• [What you should do]
A single number is required: the count of lines in the following entries that include the word "white".

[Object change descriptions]
+++++

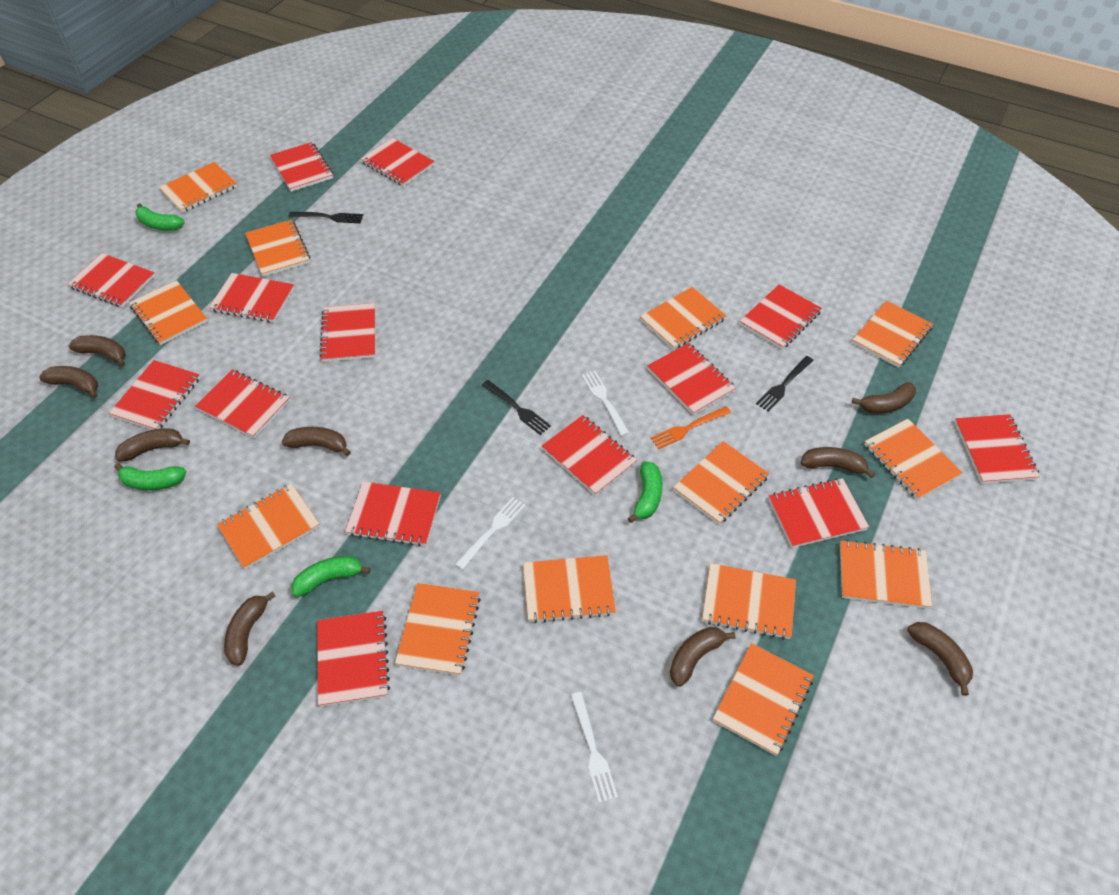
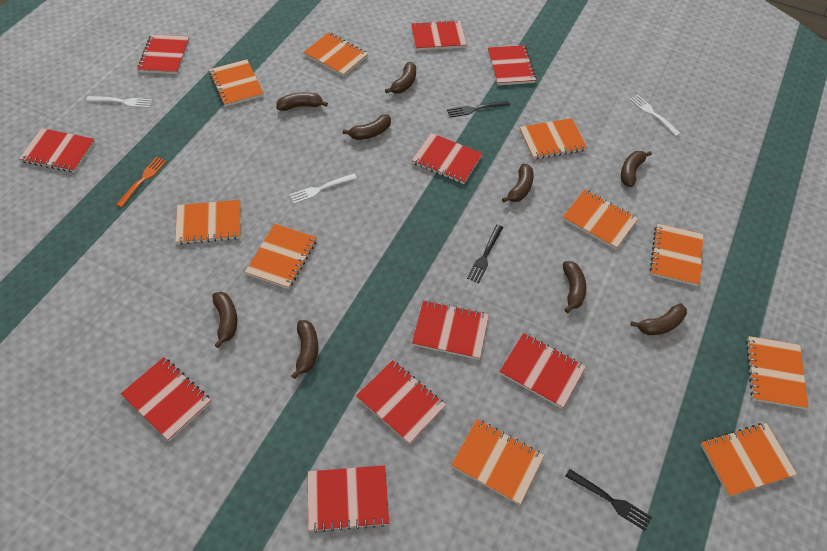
green banana: 4 -> 0
orange notebook: 13 -> 10
red notebook: 14 -> 10

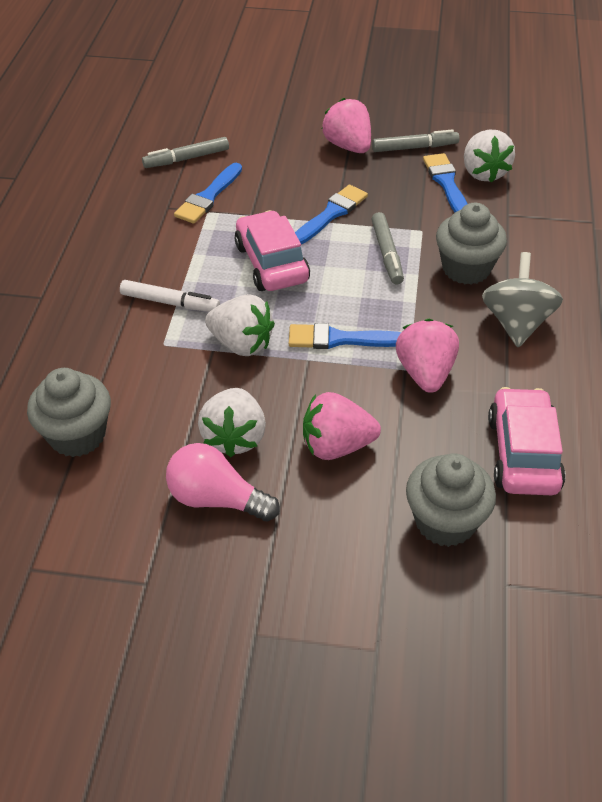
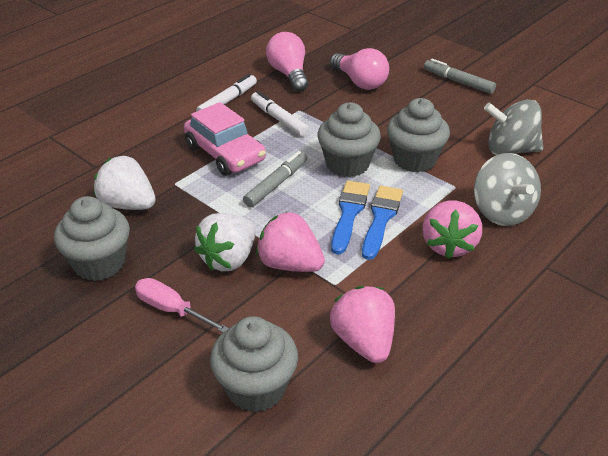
blue brush: 4 -> 2
grey cupcake: 3 -> 4
grey marker: 3 -> 2
grey spinning top: 1 -> 2
pink car: 2 -> 1
pink light bulb: 1 -> 2
pink screwdriver: 0 -> 1
white marker: 1 -> 2
white strawberry: 3 -> 2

+++++

• [Exercise answer]
2